Reproduce the records word for word, leaving out any pictures they hold.

Segment Start: Exercise inputs

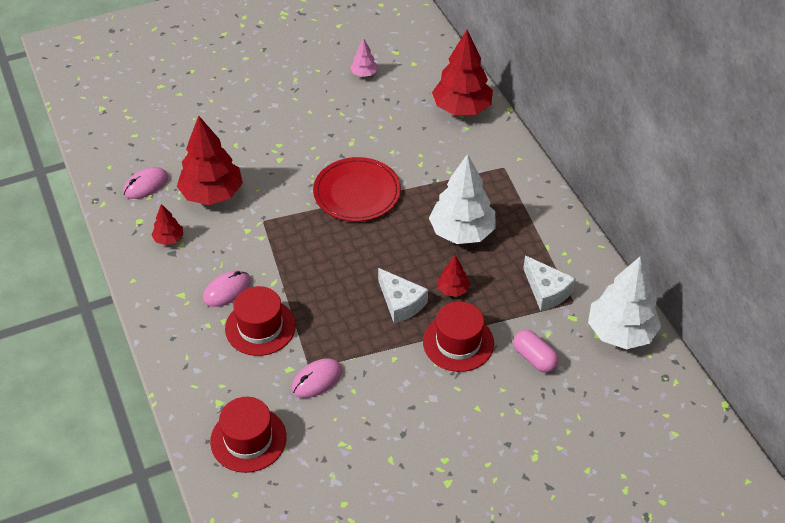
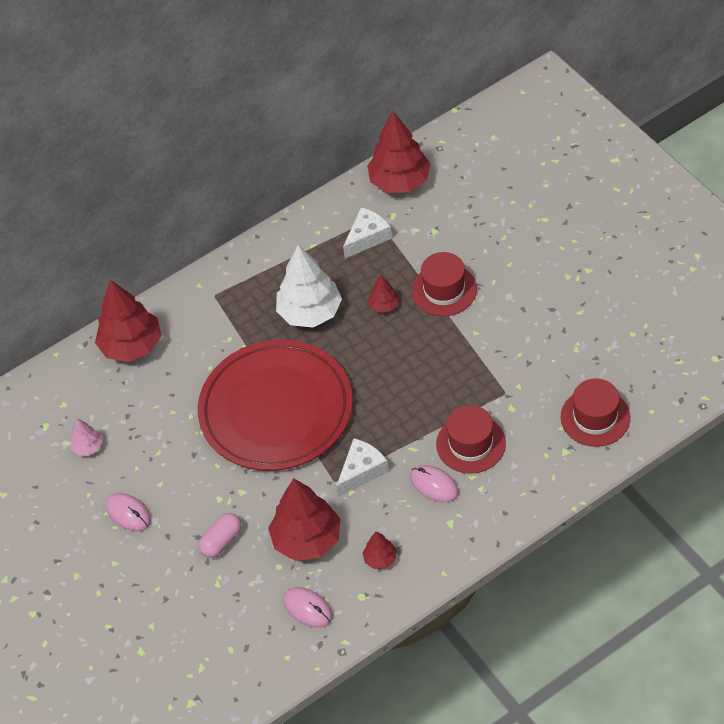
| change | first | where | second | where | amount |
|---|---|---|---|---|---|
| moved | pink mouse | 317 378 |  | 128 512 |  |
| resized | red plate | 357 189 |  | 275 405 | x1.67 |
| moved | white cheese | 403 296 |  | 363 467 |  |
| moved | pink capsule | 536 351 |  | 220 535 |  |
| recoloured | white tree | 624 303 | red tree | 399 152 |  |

Segment End: Exercise inputs

- **Result**:
| change | first | where | second | where | amount |
|---|---|---|---|---|---|
| moved | pink mouse | 317 378 |  | 128 512 |  |
| resized | red plate | 357 189 |  | 275 405 | x1.67 |
| moved | white cheese | 403 296 |  | 363 467 |  |
| moved | pink capsule | 536 351 |  | 220 535 |  |
| recoloured | white tree | 624 303 | red tree | 399 152 |  |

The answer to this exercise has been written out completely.